───── The input ─────

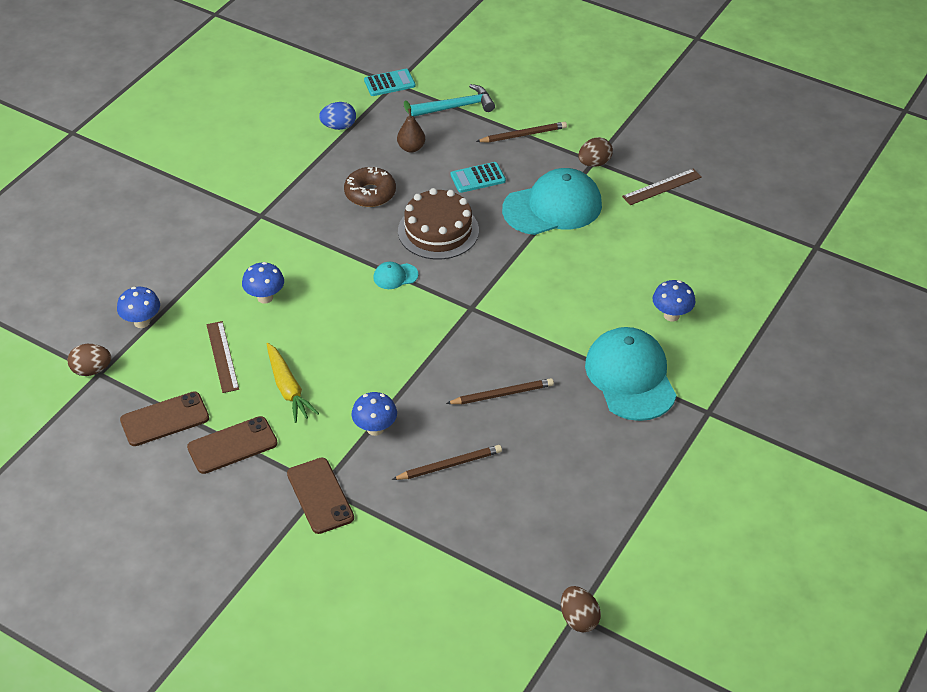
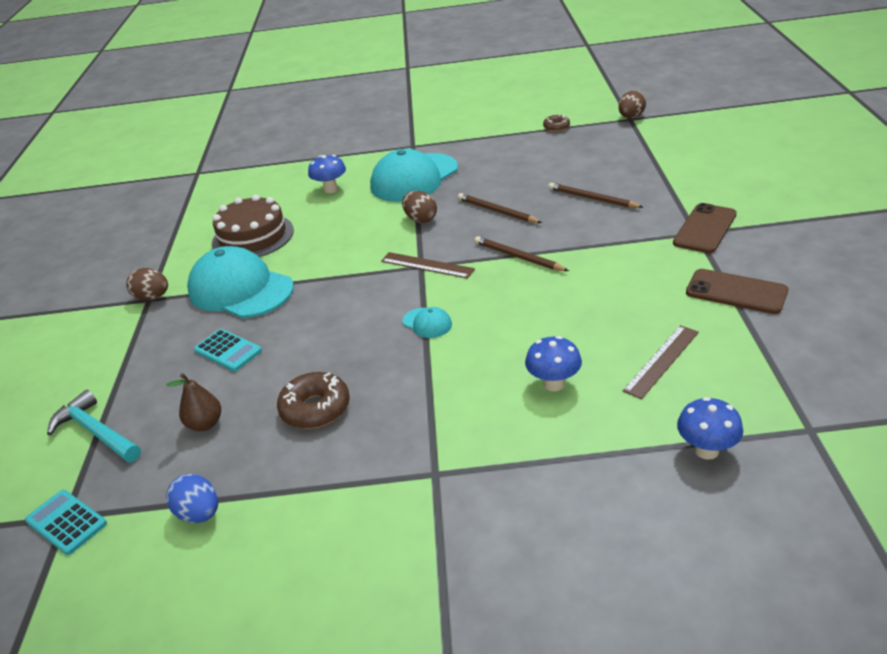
camera: 120 degrees left, 10 degrees down
(91, 370) = (816, 438): brown egg -> brown egg (420, 219)
(165, 419) = (778, 345): brown phone -> none
(288, 389) = (637, 301): yellow carrot -> none
(375, 429) = (609, 241): blue mushroom -> none
(438, 231) = (335, 333): brown cake -> brown cake (253, 237)
(523, 135) = (128, 358): brown pencil -> brown pencil (518, 257)
(625, 542) = (556, 127): none -> brown donut
(662, 187) = (166, 252): brown ruler -> brown ruler (427, 265)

─────

### Exercise description
Only the pictures stay out; everything else in the listing above must be repeated exactly.

### Solution
camera: 120 degrees left, 10 degrees down
(91, 370) = (816, 438): brown egg -> brown egg (420, 219)
(165, 419) = (778, 345): brown phone -> none
(288, 389) = (637, 301): yellow carrot -> none
(375, 429) = (609, 241): blue mushroom -> none
(438, 231) = (335, 333): brown cake -> brown cake (253, 237)
(523, 135) = (128, 358): brown pencil -> brown pencil (518, 257)
(625, 542) = (556, 127): none -> brown donut
(662, 187) = (166, 252): brown ruler -> brown ruler (427, 265)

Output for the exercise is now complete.